Which lines below contain the word "diode"? Copy each of them.

> _Recorded information_
┄┄┄┄┄┄┄┄┄┄

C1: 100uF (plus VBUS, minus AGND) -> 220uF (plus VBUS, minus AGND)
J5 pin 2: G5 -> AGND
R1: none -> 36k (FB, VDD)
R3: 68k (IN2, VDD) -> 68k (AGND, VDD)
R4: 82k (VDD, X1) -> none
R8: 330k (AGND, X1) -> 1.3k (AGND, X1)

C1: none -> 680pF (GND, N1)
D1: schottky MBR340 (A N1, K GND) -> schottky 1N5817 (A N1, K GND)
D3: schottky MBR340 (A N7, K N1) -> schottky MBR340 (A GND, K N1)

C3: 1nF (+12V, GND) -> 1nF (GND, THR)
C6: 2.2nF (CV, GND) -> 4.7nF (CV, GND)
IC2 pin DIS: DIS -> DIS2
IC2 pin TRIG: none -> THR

┄┄┄┄┄┄┄┄┄┄

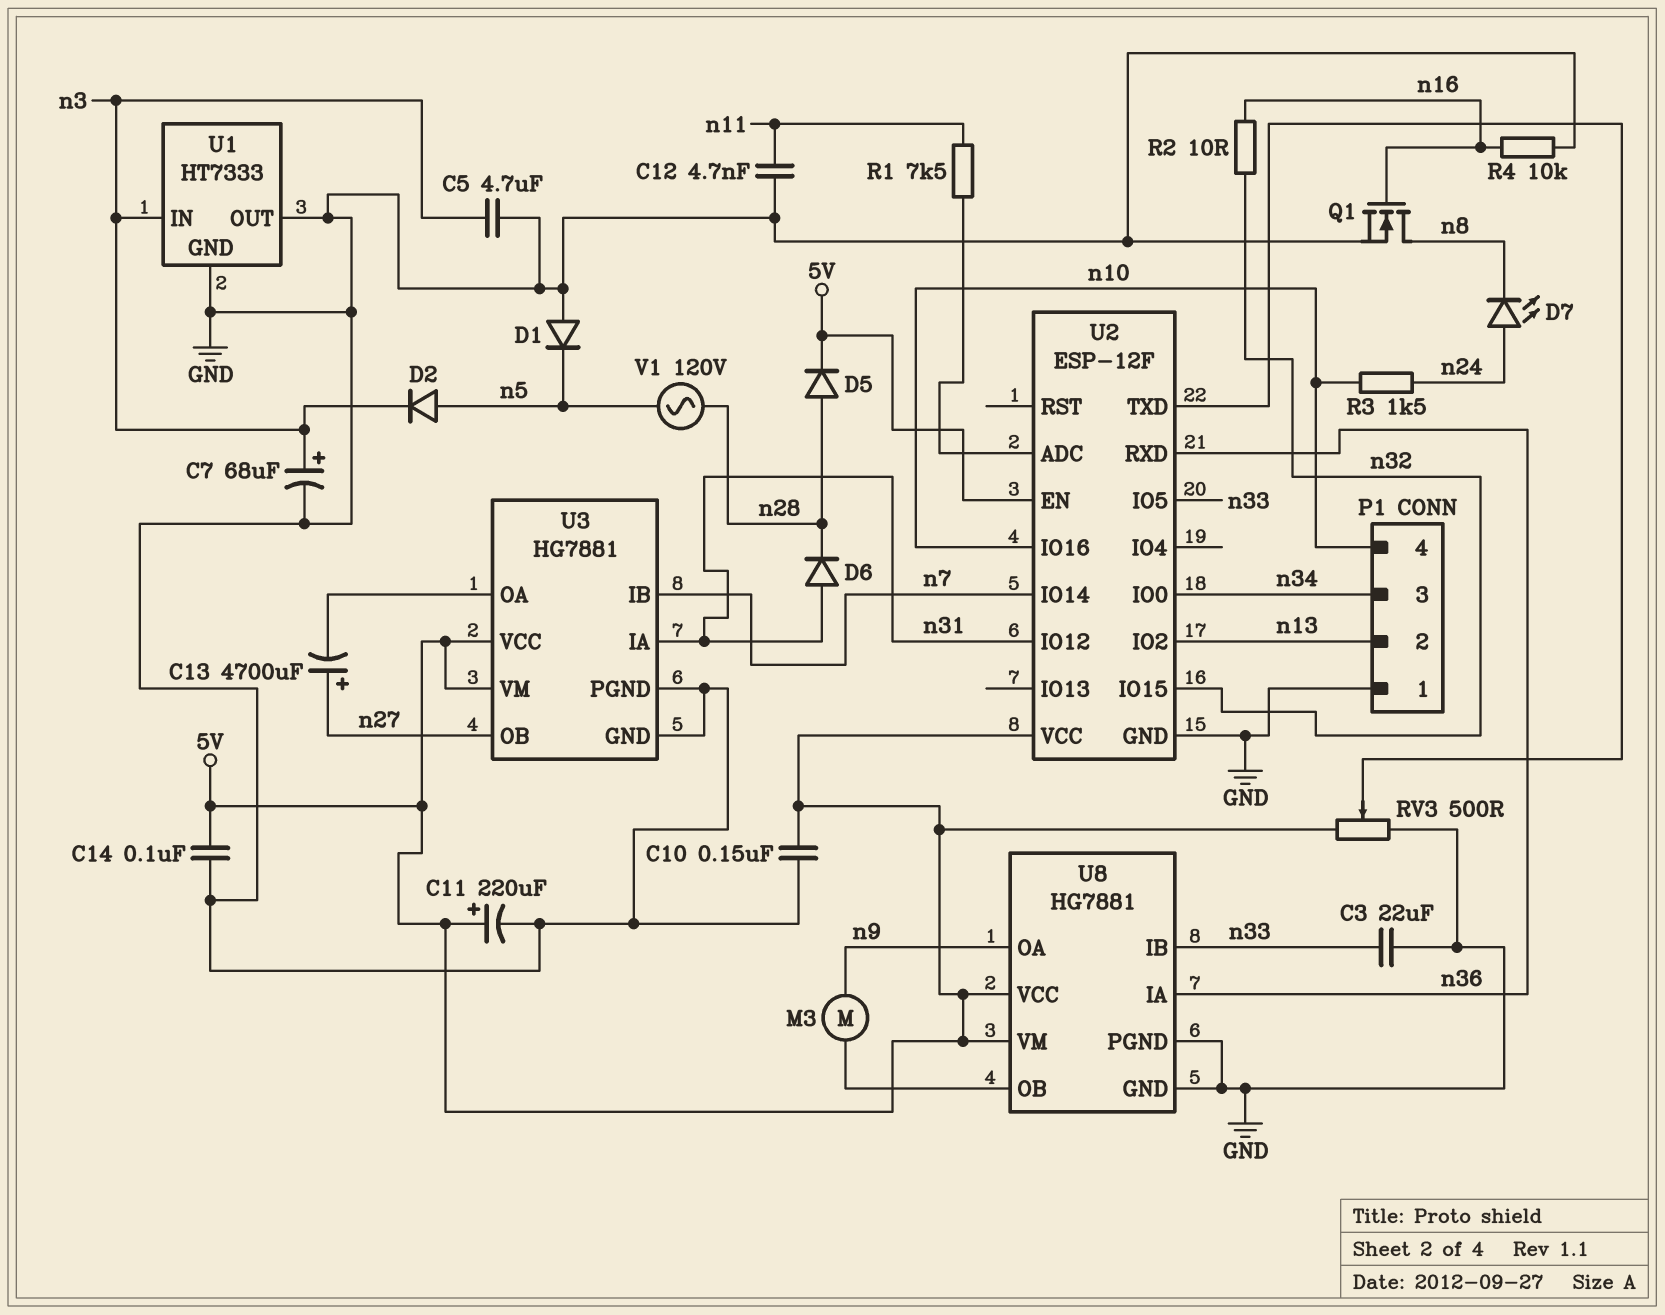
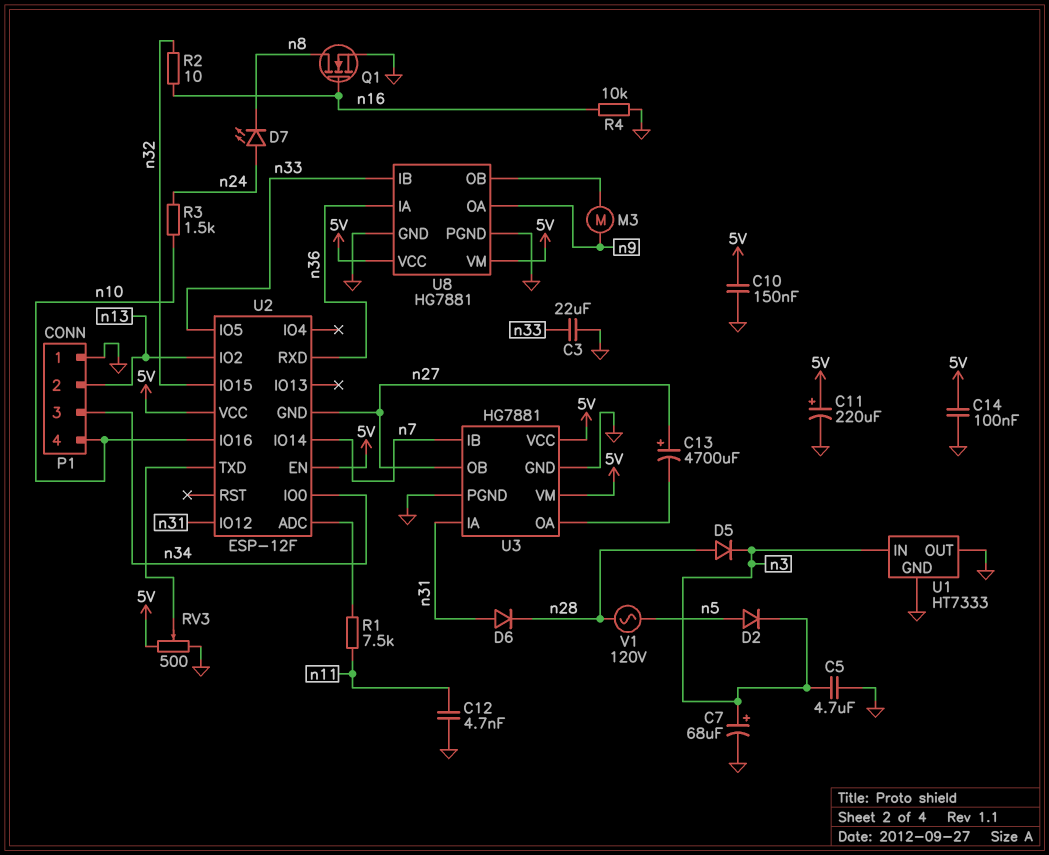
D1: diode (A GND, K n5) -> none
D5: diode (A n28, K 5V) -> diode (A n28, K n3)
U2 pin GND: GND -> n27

┄┄┄┄┄┄┄┄┄┄

> _Exercise output_
D1: diode (A GND, K n5) -> none
D5: diode (A n28, K 5V) -> diode (A n28, K n3)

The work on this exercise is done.